BEGIN Raw data

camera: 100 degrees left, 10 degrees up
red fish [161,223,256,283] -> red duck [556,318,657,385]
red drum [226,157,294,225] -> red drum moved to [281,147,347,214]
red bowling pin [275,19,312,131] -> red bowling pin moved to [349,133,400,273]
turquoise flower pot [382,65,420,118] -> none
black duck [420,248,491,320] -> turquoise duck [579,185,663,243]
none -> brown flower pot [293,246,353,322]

END Raw data

For this task, copy exactly the line with "black duck [420,248,491,320]" and the lines that come after it, stopping at the end of the material above.

black duck [420,248,491,320] -> turquoise duck [579,185,663,243]
none -> brown flower pot [293,246,353,322]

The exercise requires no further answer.